Your instructions
Two lines in the data below mark the range: the one with "grey domino: 7 -> 5" and the one with "red pear: 3 -> 2". Return both, along with every line between them, exactly.

Data for review

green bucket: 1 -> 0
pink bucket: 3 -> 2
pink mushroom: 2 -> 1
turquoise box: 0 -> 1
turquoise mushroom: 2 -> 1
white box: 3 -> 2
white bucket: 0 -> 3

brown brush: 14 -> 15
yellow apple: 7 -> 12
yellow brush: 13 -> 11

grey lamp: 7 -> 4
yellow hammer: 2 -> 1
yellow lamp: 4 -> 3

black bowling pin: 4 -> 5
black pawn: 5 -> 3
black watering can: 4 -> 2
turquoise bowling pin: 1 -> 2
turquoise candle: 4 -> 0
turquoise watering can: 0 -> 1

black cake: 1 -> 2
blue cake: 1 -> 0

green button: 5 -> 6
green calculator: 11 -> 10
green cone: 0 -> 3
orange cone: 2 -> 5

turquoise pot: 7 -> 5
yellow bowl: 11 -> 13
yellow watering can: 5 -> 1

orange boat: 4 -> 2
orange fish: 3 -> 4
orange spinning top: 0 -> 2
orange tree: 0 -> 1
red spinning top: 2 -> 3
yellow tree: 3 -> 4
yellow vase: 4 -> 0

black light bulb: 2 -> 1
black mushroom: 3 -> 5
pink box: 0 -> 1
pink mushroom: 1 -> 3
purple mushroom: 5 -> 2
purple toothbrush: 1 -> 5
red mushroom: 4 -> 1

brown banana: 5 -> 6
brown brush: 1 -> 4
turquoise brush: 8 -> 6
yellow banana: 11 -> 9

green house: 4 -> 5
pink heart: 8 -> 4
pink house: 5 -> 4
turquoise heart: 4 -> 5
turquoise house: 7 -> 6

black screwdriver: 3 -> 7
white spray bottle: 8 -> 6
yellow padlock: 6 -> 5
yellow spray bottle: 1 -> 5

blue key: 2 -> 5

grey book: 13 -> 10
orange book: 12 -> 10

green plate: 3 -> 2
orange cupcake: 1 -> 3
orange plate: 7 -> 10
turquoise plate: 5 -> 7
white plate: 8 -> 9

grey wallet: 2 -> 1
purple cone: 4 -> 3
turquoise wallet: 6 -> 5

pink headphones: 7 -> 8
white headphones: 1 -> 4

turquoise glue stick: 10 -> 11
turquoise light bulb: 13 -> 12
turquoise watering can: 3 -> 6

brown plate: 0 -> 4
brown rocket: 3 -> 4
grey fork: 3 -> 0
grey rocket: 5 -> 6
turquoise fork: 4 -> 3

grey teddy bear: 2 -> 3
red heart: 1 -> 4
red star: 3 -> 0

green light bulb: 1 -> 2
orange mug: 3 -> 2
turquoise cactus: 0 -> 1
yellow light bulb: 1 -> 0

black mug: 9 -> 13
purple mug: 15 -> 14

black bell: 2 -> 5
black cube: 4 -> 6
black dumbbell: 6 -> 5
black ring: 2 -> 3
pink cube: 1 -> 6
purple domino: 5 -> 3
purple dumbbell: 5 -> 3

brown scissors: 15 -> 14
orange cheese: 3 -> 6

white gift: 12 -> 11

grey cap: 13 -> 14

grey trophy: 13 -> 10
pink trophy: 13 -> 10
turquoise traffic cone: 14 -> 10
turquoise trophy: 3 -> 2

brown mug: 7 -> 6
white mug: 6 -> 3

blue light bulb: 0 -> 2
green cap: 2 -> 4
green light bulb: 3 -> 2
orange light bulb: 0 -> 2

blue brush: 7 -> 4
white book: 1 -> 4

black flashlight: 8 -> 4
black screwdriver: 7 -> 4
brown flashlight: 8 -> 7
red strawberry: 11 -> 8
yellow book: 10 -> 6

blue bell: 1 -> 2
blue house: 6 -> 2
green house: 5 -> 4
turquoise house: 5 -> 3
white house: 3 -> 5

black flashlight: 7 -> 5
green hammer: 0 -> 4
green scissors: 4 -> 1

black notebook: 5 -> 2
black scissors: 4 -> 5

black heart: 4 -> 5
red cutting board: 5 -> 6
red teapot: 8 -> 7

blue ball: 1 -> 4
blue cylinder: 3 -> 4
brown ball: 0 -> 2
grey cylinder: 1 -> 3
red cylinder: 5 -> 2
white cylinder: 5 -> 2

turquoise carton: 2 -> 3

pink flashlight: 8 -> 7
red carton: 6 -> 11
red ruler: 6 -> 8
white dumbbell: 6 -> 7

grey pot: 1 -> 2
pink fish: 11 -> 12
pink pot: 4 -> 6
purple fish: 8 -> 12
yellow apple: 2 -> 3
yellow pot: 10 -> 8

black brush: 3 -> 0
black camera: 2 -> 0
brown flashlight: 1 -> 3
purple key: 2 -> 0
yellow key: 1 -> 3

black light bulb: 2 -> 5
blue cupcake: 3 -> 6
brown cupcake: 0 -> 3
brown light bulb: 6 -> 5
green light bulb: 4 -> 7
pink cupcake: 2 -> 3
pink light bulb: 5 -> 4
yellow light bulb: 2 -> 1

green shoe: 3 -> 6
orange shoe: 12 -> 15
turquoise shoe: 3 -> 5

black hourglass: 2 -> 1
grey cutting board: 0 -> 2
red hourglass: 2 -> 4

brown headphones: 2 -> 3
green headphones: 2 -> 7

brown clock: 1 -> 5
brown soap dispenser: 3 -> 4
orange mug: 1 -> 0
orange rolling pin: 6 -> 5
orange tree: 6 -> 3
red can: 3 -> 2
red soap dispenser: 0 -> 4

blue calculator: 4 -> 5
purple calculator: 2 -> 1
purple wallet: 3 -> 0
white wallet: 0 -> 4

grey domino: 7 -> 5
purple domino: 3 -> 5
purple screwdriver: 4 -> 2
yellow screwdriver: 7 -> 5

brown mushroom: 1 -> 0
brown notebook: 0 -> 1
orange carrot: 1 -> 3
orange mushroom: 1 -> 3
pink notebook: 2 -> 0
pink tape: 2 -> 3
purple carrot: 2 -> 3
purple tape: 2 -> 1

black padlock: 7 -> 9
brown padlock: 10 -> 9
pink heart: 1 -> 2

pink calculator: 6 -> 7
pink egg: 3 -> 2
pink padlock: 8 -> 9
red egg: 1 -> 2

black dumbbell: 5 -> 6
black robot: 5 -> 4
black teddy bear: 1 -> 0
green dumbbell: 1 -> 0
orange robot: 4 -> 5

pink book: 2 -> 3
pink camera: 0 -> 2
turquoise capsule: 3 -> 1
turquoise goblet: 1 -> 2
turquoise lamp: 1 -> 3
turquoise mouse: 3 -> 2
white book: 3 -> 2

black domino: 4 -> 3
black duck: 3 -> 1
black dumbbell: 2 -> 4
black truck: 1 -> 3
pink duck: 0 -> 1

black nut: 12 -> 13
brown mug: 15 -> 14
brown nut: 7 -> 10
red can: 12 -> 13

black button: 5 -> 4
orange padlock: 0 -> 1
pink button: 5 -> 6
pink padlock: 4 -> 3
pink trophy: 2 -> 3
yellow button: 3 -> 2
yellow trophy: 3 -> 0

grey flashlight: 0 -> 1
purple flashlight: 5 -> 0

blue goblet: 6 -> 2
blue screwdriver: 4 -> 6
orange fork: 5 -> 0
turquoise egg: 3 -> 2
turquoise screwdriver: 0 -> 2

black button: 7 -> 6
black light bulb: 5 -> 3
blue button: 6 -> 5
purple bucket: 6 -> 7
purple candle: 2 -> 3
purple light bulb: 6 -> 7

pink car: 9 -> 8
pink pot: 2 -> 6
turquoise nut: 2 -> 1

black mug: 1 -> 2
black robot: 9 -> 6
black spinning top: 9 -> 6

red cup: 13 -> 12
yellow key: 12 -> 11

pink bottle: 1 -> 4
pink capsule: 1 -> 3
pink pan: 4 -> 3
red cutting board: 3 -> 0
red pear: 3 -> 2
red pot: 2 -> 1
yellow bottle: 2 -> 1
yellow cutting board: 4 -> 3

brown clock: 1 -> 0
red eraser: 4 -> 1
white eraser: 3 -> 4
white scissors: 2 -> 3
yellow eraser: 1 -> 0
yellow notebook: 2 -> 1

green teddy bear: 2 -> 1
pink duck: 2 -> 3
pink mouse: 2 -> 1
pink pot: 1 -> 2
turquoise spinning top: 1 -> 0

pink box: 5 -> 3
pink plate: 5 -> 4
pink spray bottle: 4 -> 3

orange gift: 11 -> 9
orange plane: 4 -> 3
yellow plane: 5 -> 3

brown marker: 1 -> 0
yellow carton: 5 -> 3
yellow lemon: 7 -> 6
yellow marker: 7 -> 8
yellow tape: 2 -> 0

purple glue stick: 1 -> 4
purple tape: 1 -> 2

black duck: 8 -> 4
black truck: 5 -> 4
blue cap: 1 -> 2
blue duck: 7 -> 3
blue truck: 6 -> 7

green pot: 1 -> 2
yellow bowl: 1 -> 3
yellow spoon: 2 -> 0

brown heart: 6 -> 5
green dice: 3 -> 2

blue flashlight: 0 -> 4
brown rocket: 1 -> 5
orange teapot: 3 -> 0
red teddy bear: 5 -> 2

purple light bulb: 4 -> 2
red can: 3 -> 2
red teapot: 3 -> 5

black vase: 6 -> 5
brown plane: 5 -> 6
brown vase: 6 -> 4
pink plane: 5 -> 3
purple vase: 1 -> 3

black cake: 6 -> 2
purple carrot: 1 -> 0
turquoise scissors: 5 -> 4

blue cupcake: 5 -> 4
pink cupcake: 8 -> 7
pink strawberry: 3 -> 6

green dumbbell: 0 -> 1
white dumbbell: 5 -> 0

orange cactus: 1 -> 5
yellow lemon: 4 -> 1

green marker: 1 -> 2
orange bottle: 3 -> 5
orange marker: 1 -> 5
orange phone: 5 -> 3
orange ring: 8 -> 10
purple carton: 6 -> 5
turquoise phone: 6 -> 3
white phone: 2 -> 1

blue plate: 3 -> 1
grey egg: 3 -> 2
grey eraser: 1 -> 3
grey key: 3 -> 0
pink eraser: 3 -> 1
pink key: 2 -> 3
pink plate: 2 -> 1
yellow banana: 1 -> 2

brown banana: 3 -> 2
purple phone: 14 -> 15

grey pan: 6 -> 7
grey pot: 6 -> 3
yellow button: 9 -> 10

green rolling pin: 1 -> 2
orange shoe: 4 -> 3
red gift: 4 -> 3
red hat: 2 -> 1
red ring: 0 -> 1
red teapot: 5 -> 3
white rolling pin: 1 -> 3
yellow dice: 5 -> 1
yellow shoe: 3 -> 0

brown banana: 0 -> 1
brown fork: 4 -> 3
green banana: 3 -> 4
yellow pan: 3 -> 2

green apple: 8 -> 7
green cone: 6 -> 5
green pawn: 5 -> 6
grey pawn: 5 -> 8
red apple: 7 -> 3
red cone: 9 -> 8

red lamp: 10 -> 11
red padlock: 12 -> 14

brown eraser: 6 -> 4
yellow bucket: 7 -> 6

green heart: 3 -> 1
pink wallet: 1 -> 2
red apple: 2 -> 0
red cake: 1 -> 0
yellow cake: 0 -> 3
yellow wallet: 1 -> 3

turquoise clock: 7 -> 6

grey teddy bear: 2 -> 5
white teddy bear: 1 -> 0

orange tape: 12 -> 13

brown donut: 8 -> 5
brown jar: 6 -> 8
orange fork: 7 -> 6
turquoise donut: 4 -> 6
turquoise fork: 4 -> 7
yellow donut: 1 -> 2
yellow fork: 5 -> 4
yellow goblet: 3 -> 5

Task answer
grey domino: 7 -> 5
purple domino: 3 -> 5
purple screwdriver: 4 -> 2
yellow screwdriver: 7 -> 5

brown mushroom: 1 -> 0
brown notebook: 0 -> 1
orange carrot: 1 -> 3
orange mushroom: 1 -> 3
pink notebook: 2 -> 0
pink tape: 2 -> 3
purple carrot: 2 -> 3
purple tape: 2 -> 1

black padlock: 7 -> 9
brown padlock: 10 -> 9
pink heart: 1 -> 2

pink calculator: 6 -> 7
pink egg: 3 -> 2
pink padlock: 8 -> 9
red egg: 1 -> 2

black dumbbell: 5 -> 6
black robot: 5 -> 4
black teddy bear: 1 -> 0
green dumbbell: 1 -> 0
orange robot: 4 -> 5

pink book: 2 -> 3
pink camera: 0 -> 2
turquoise capsule: 3 -> 1
turquoise goblet: 1 -> 2
turquoise lamp: 1 -> 3
turquoise mouse: 3 -> 2
white book: 3 -> 2

black domino: 4 -> 3
black duck: 3 -> 1
black dumbbell: 2 -> 4
black truck: 1 -> 3
pink duck: 0 -> 1

black nut: 12 -> 13
brown mug: 15 -> 14
brown nut: 7 -> 10
red can: 12 -> 13

black button: 5 -> 4
orange padlock: 0 -> 1
pink button: 5 -> 6
pink padlock: 4 -> 3
pink trophy: 2 -> 3
yellow button: 3 -> 2
yellow trophy: 3 -> 0

grey flashlight: 0 -> 1
purple flashlight: 5 -> 0

blue goblet: 6 -> 2
blue screwdriver: 4 -> 6
orange fork: 5 -> 0
turquoise egg: 3 -> 2
turquoise screwdriver: 0 -> 2

black button: 7 -> 6
black light bulb: 5 -> 3
blue button: 6 -> 5
purple bucket: 6 -> 7
purple candle: 2 -> 3
purple light bulb: 6 -> 7

pink car: 9 -> 8
pink pot: 2 -> 6
turquoise nut: 2 -> 1

black mug: 1 -> 2
black robot: 9 -> 6
black spinning top: 9 -> 6

red cup: 13 -> 12
yellow key: 12 -> 11

pink bottle: 1 -> 4
pink capsule: 1 -> 3
pink pan: 4 -> 3
red cutting board: 3 -> 0
red pear: 3 -> 2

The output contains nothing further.